→ TASK
What lines in the material hold the string "pink"? Copy out each of them.

=====

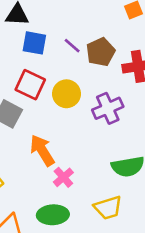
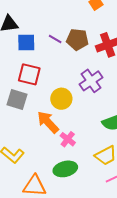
brown pentagon: (101, 52) -> (77, 39), turned -30
yellow circle: (66, 94) -> (61, 99), moved

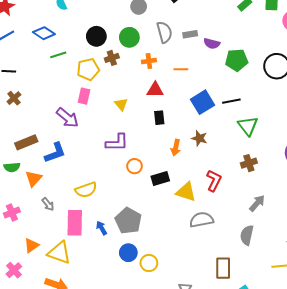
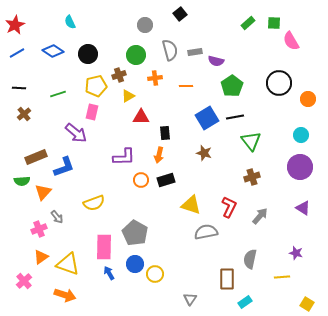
black circle: (96, 36) -> (88, 54), moved
green line: (58, 55) -> (58, 94), moved
green pentagon: (237, 60) -> (232, 86), moved, turned -30
red triangle: (155, 90) -> (141, 117), moved
yellow triangle: (121, 104) -> (128, 96), moved, turned 40
orange arrow: (176, 148) -> (159, 155), moved
black rectangle: (160, 178) -> (166, 180), moved
red L-shape: (214, 181) -> (229, 207), moved
pink cross: (12, 212) -> (39, 229), moved
pink rectangle: (75, 223) -> (104, 247), moved
blue arrow: (102, 228) -> (109, 273), moved
gray semicircle: (247, 235) -> (250, 259), moved

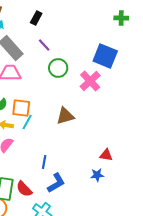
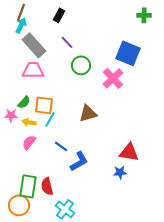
red triangle: (106, 155) -> (129, 152), size x1.5
blue line: (44, 162) -> (61, 146), moved, turned -64
blue L-shape: (56, 183) -> (79, 161), moved
red semicircle: (24, 189) -> (47, 186), turned 30

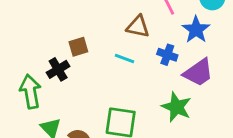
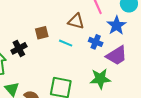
brown square: (78, 47) -> (42, 33), moved
green star: (176, 107) -> (100, 79), turned -30

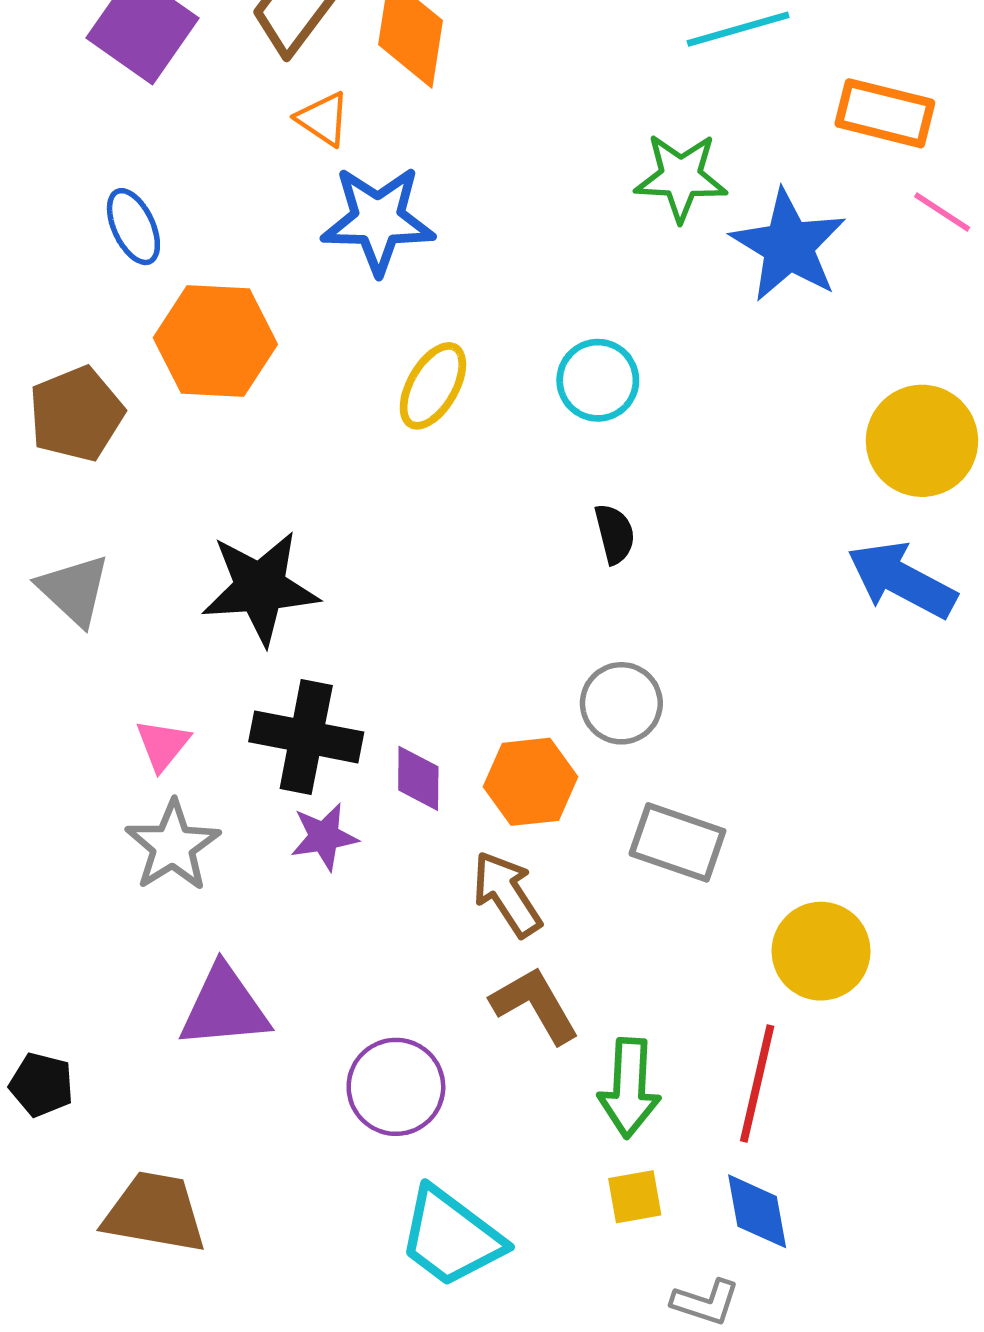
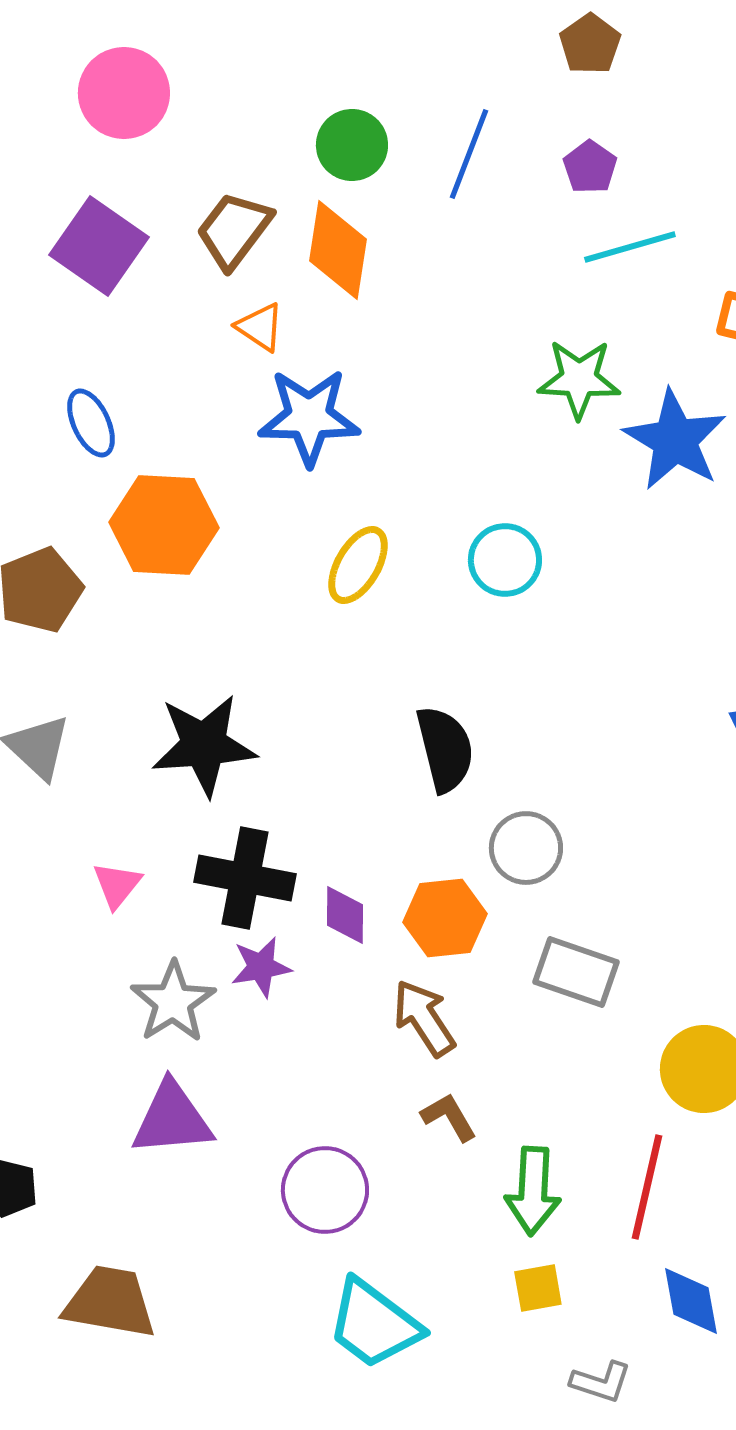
black semicircle: (615, 534) -> (445, 749), moved, size x1.6
gray star: (173, 846) -> (173, 1002), moved
brown L-shape: (535, 1005) -> (449, 1117), size x0.7
blue diamond: (757, 1211) -> (691, 1301), moved

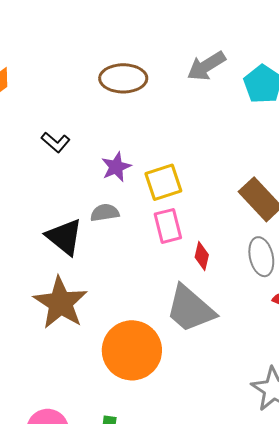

=====

→ PROBLEM SOLUTION
pink cross: (12, 212) -> (39, 229), moved
pink rectangle: (75, 223) -> (104, 247), moved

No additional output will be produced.